Records from a data collection
··········
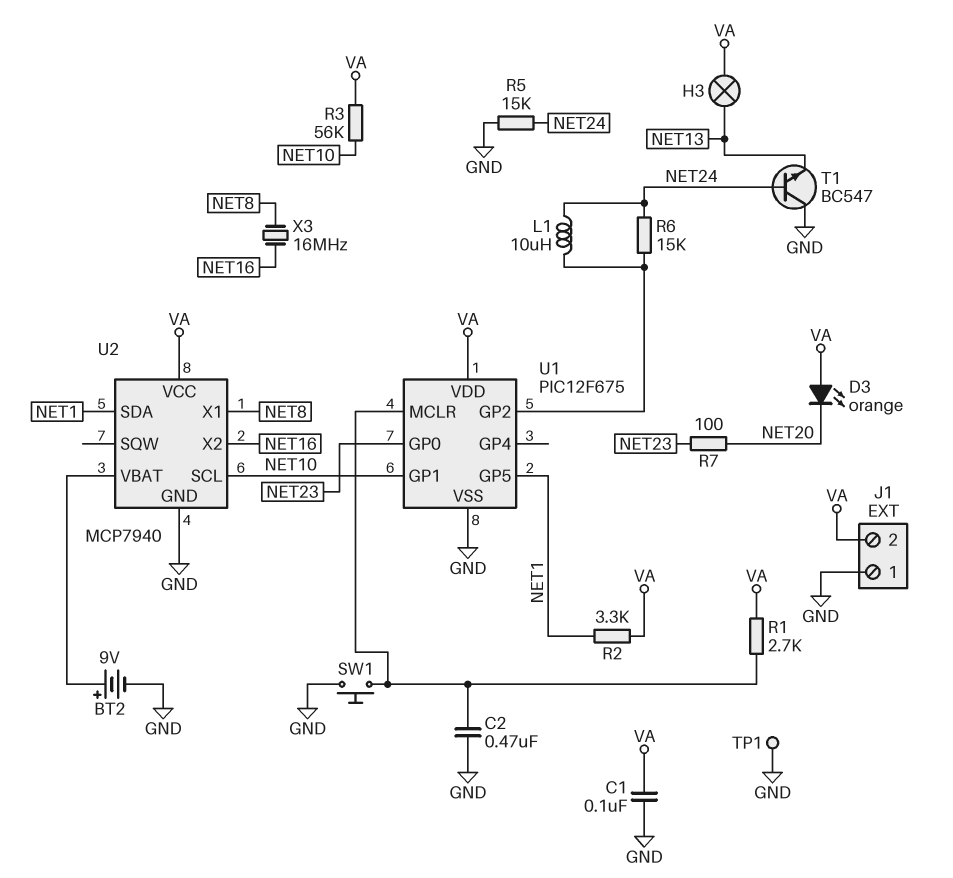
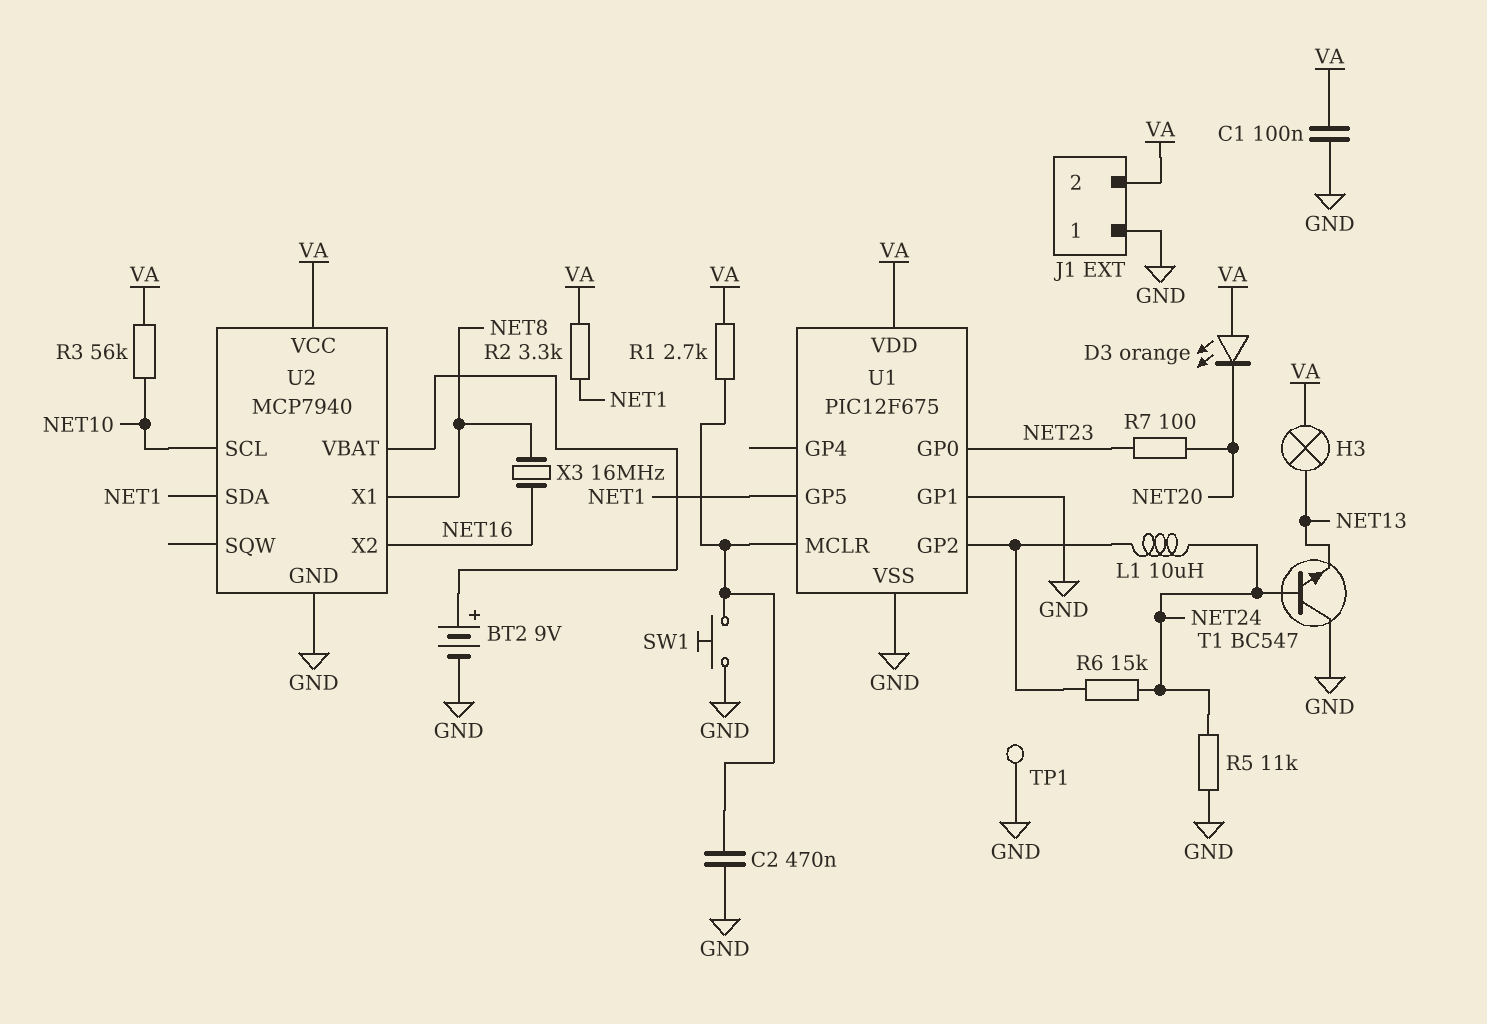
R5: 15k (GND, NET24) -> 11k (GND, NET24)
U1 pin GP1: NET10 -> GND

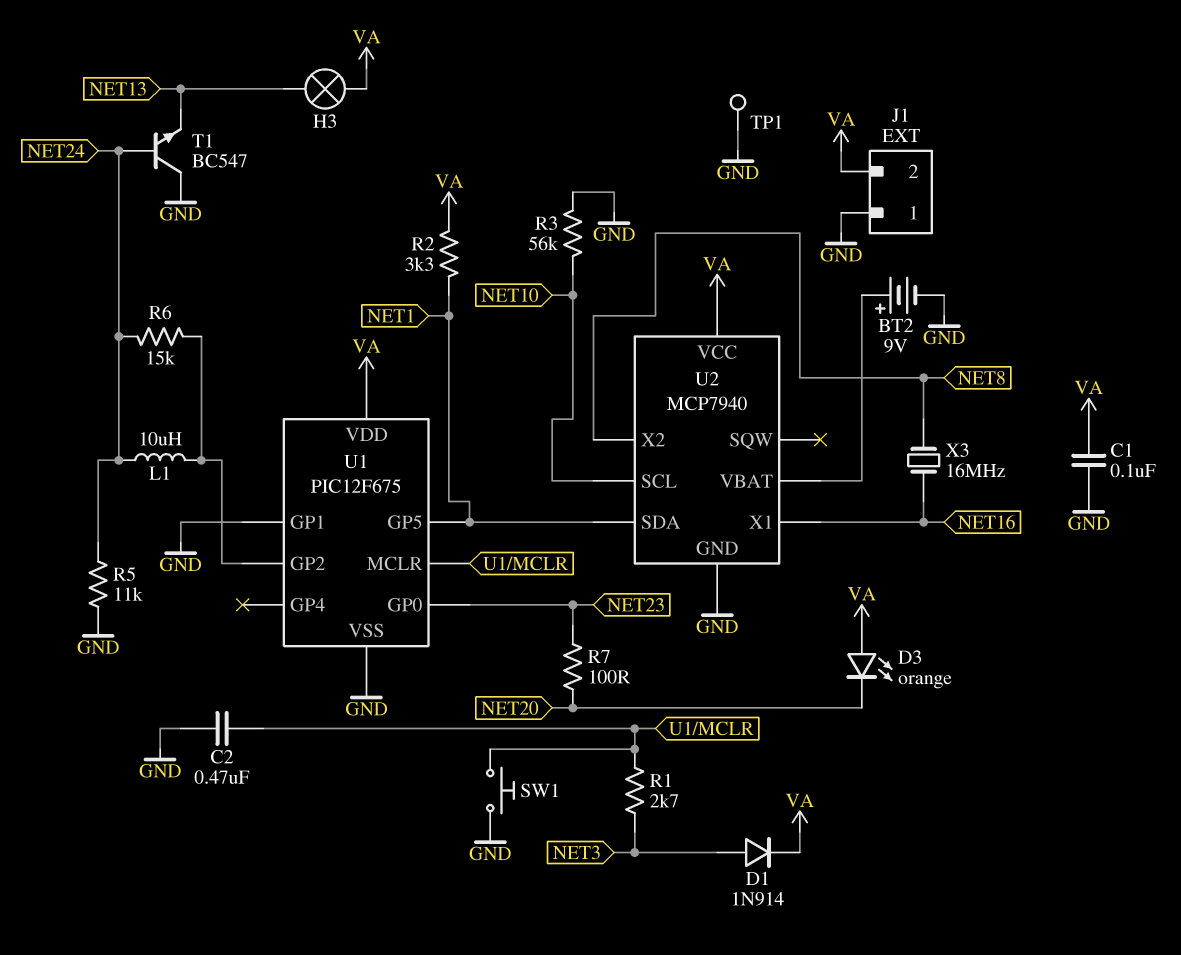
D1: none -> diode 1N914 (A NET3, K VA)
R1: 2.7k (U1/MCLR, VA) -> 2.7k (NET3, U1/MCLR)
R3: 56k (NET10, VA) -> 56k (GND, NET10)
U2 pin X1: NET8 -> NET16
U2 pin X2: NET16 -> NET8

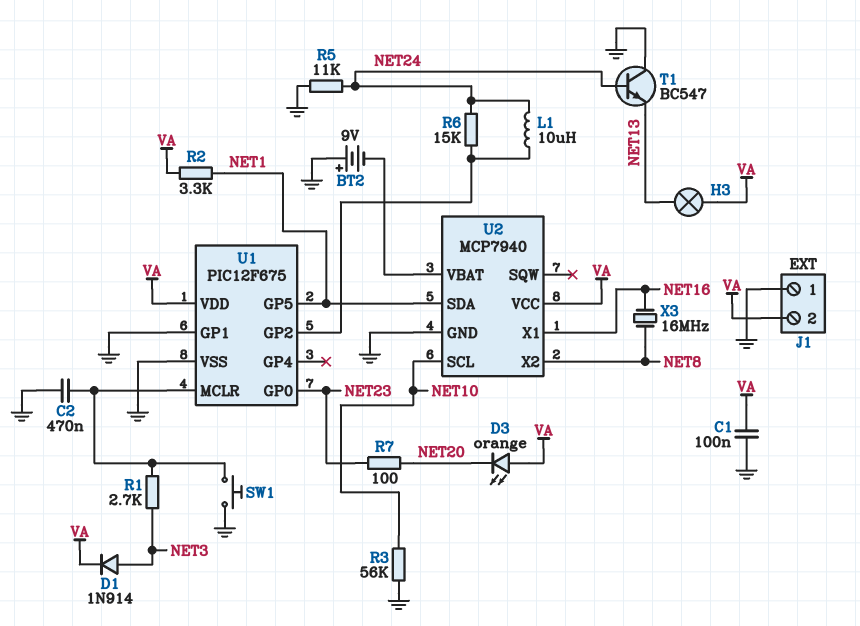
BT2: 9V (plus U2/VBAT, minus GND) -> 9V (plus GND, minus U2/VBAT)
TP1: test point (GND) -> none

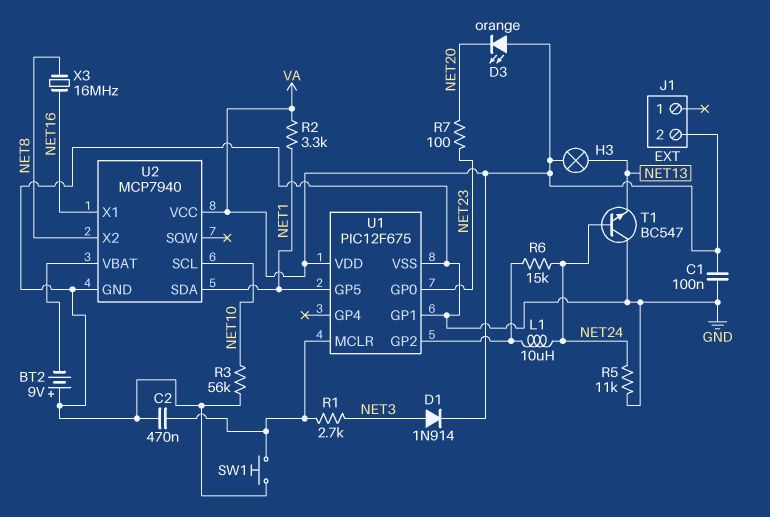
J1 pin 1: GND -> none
··········
(WORK INSTRUCTIONS):
Could all the data above be given again exactly, leaving out its images?

(WRITTEN RESPONSE):
R5: 15k (GND, NET24) -> 11k (GND, NET24)
U1 pin GP1: NET10 -> GND

D1: none -> diode 1N914 (A NET3, K VA)
R1: 2.7k (U1/MCLR, VA) -> 2.7k (NET3, U1/MCLR)
R3: 56k (NET10, VA) -> 56k (GND, NET10)
U2 pin X1: NET8 -> NET16
U2 pin X2: NET16 -> NET8

BT2: 9V (plus U2/VBAT, minus GND) -> 9V (plus GND, minus U2/VBAT)
TP1: test point (GND) -> none

J1 pin 1: GND -> none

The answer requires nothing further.